▸ **Task details**: Give only a number in reply. It should be how many lines in the records contain the string "moved".

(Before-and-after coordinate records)
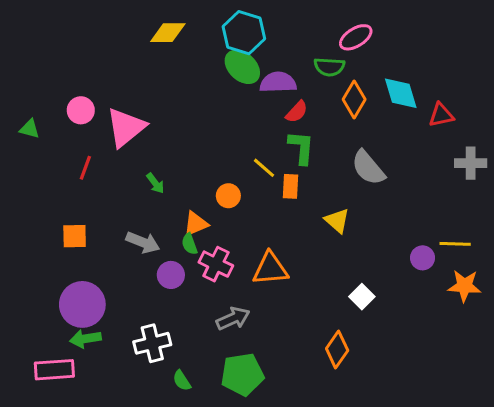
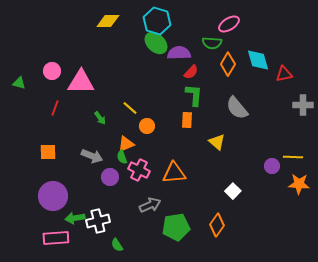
pink triangle: (126, 127) -> (81, 82), turned 40
yellow line: (264, 168) -> (130, 108), moved
green arrow: (85, 339) -> (75, 218), moved
pink rectangle: (54, 370) -> (56, 238), moved
green pentagon: (242, 374) -> (176, 227), moved

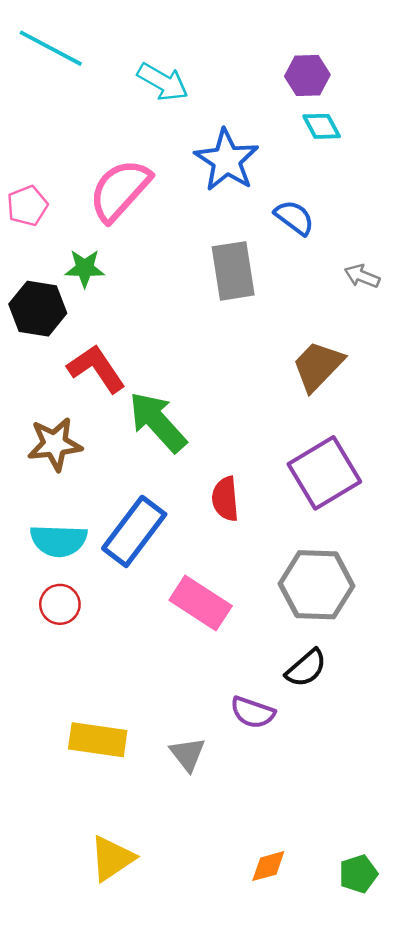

▸ **Reply to the task**: 4